• YOUR INSTRUCTIONS: Show all lines of the entries in which the word "cheese" is found.

Before-and-after scene images:

# # # #

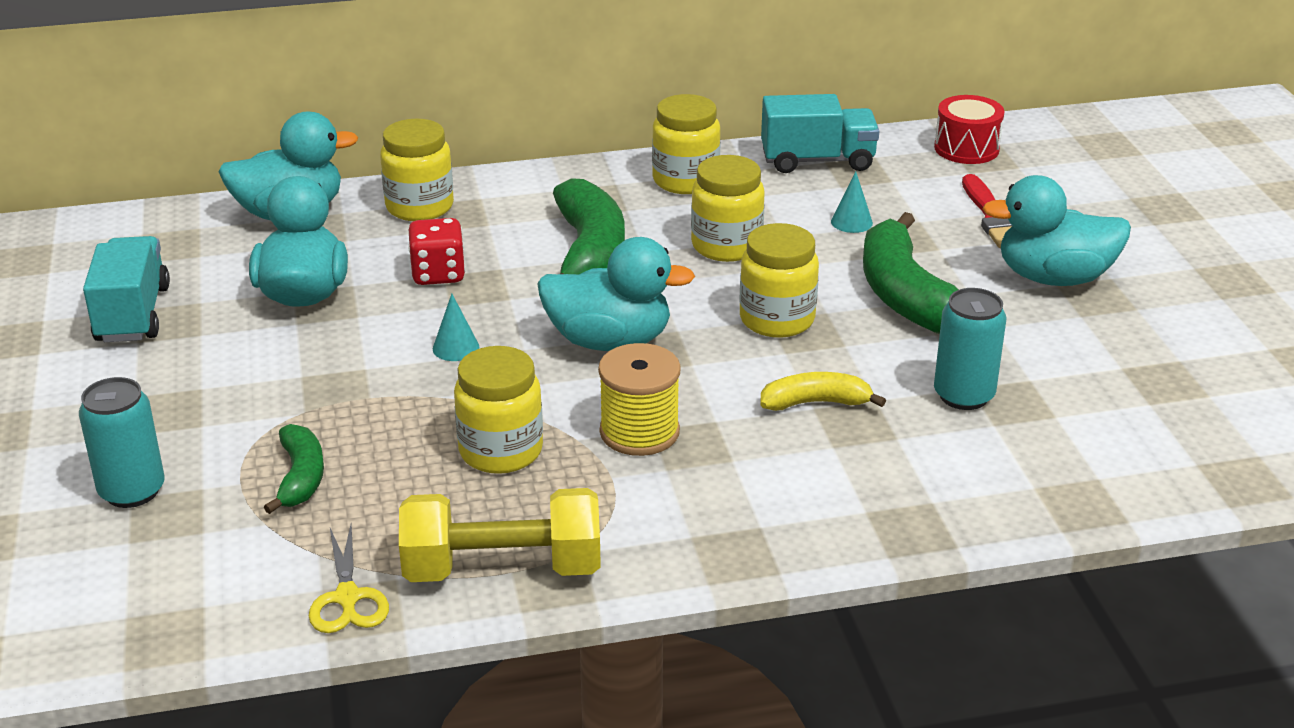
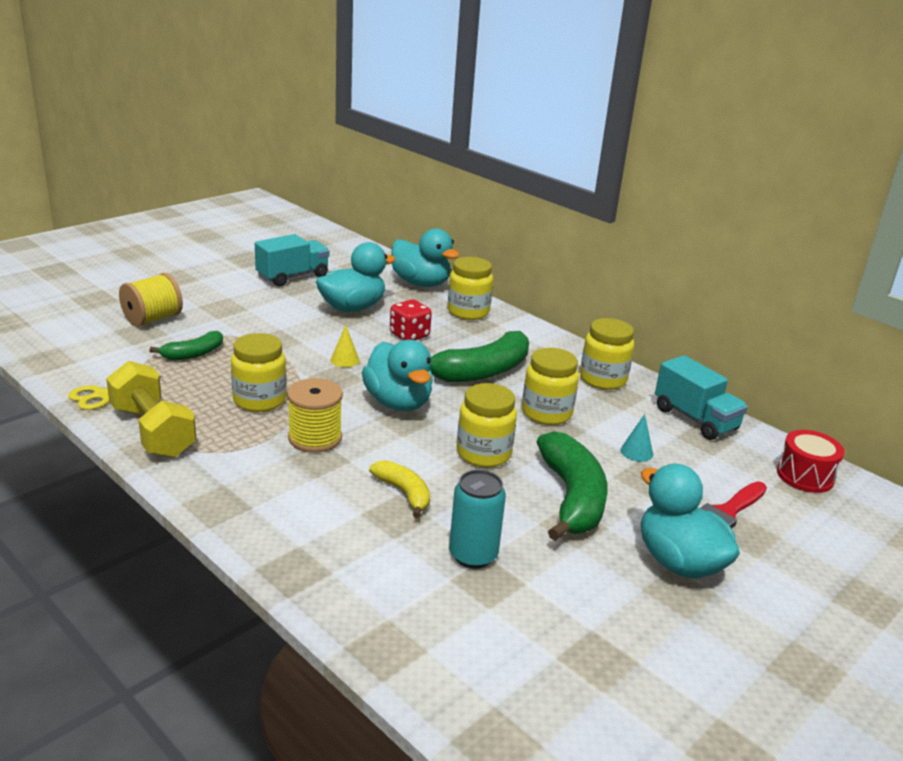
camera: 55 degrees right, 5 degrees down
(132, 491) = (152, 319): turquoise can -> yellow spool
(456, 348) = (345, 360): turquoise cone -> yellow cone
(905, 295) = (572, 498): green banana -> green banana turned 135 degrees clockwise

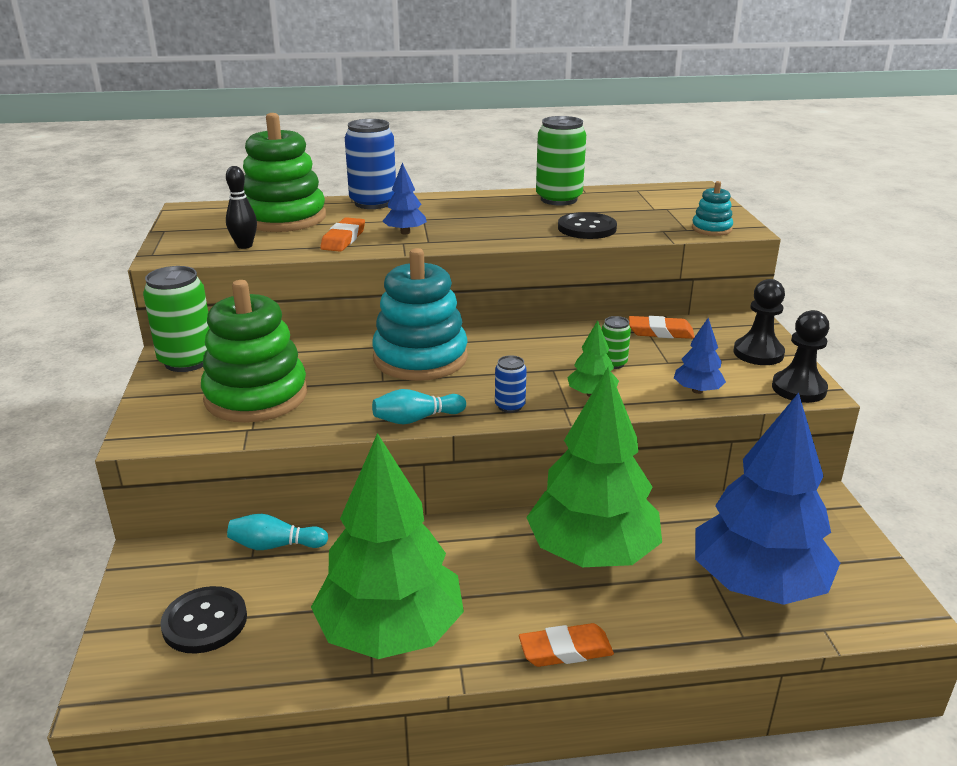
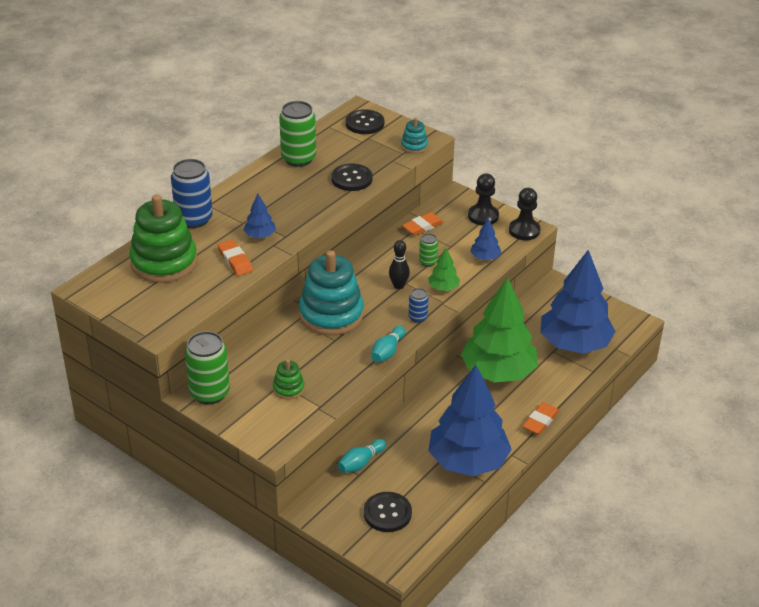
camera: 45 degrees left, 10 degrees up
(244, 246) = (187, 298): black bowling pin -> black bowling pin (398, 286)
(256, 396) = (288, 388): green stacking toy -> green stacking toy, size x0.46
(390, 631) = (467, 461): green tree -> blue tree
(682, 198) = (364, 123): none -> black button

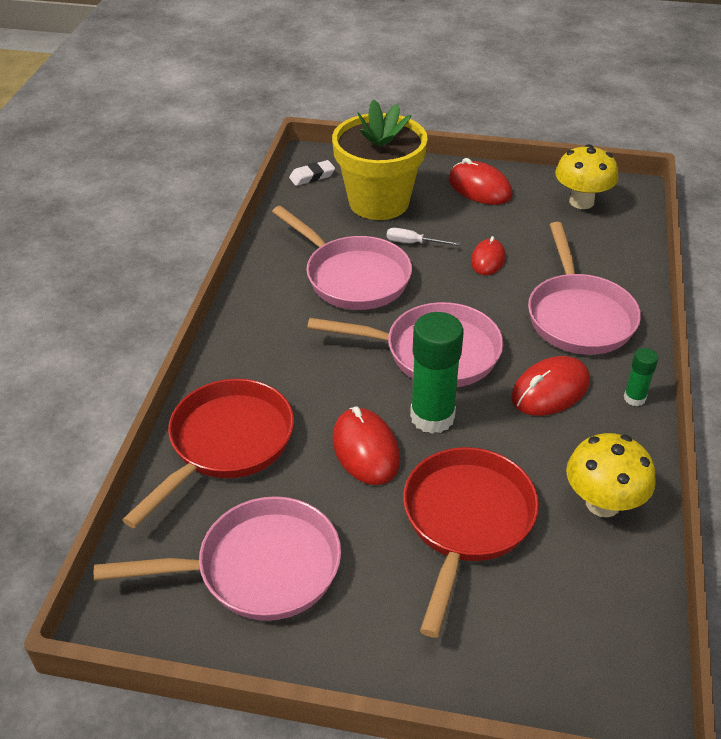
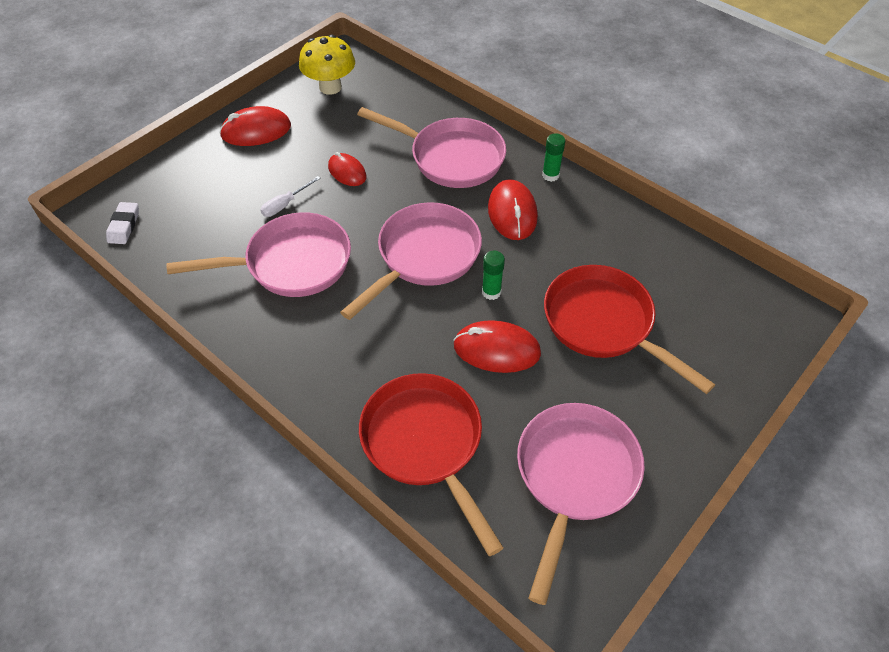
camera: 60 degrees left, 10 degrees up
(379, 202) = (210, 199): yellow flower pot -> none
(432, 417) = (491, 292): green glue stick -> green glue stick, size x0.50
(602, 503) = (630, 243): yellow mushroom -> none

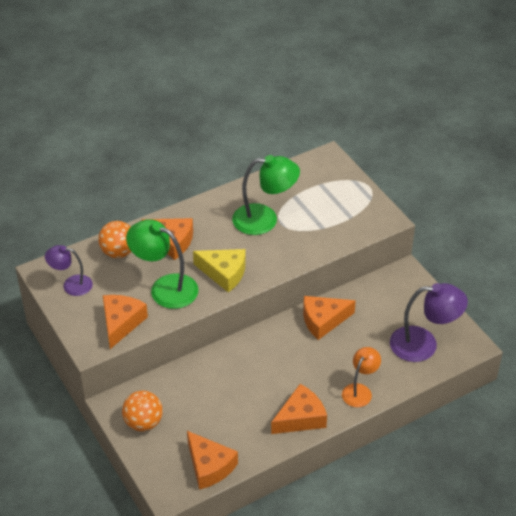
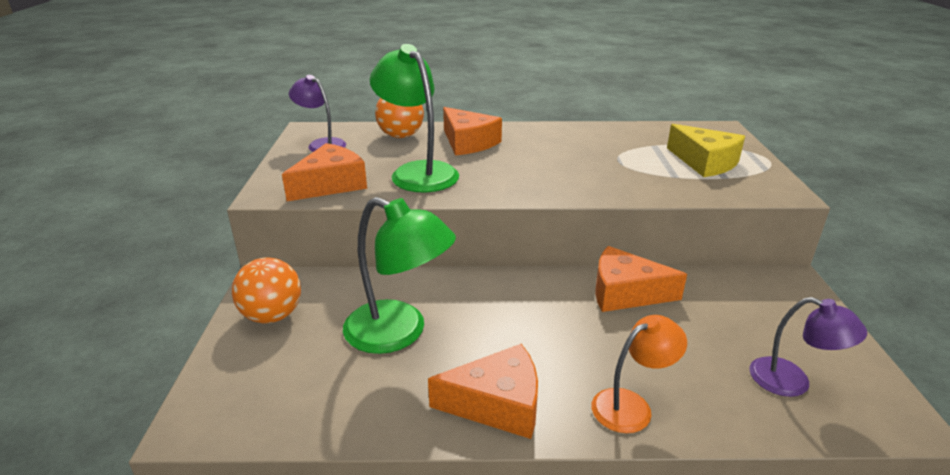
camera: 30 degrees right, 15 degrees down
(209, 466) = (292, 411): orange cheese -> none
(224, 273) = (503, 179): yellow cheese -> yellow cheese (705, 162)
(265, 219) = (599, 153): green lamp -> green lamp (399, 333)
(423, 344) = (792, 382): purple lamp -> purple lamp, size x0.62

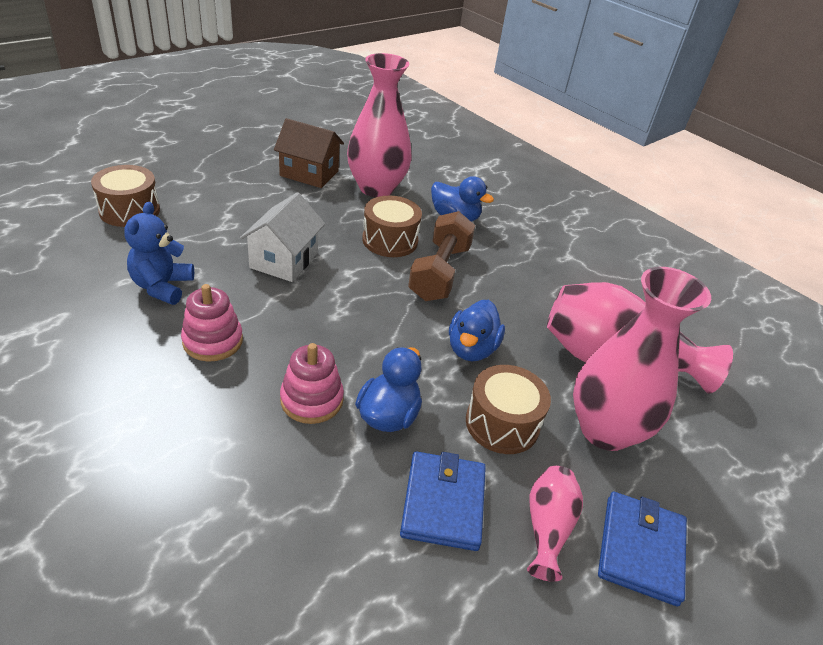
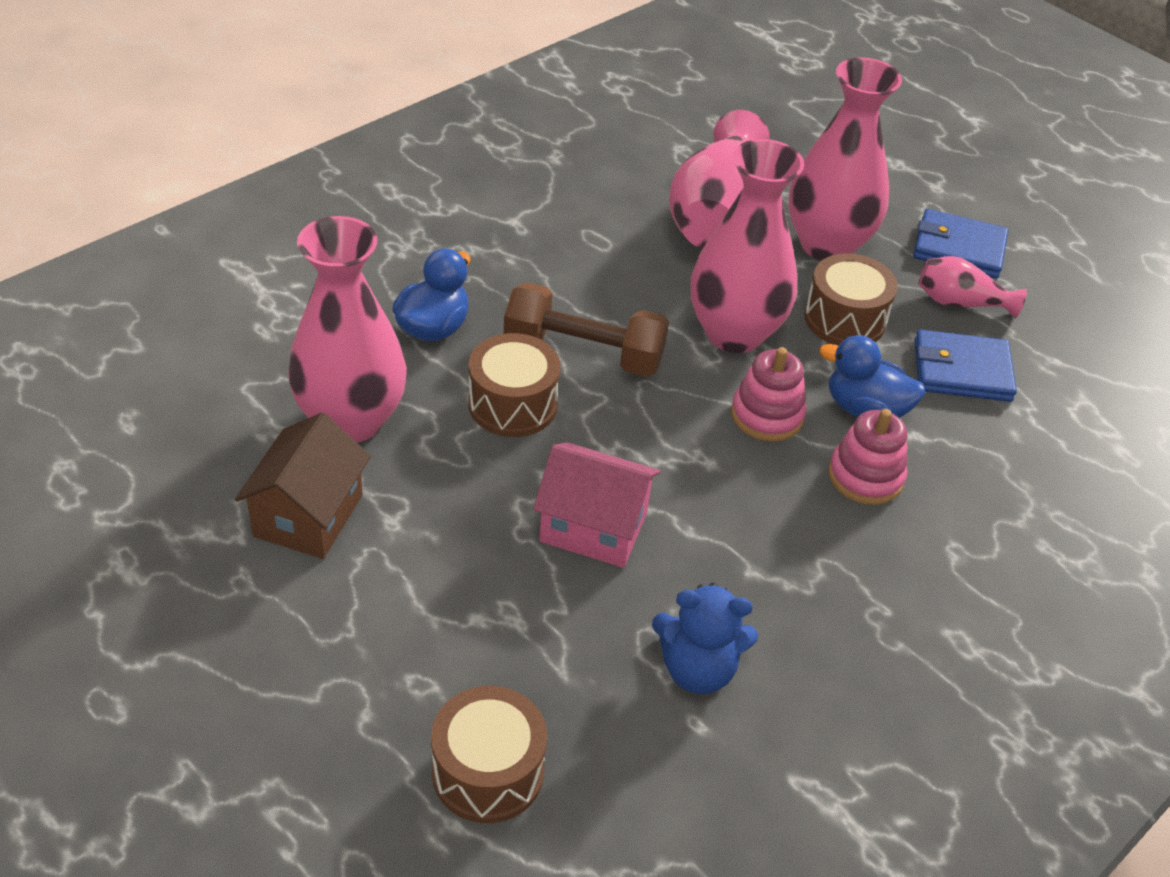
camera: 90 degrees left, 5 degrees up
(213, 341) = (797, 586): pink stacking toy -> pink stacking toy (767, 415)
(284, 260) = (593, 527): white house -> pink house
(471, 349) = (734, 333): blue duck -> pink vase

# # # #

• EXERCISE OUTPUT:
(209, 466) = (292, 411): orange cheese -> none
(224, 273) = (503, 179): yellow cheese -> yellow cheese (705, 162)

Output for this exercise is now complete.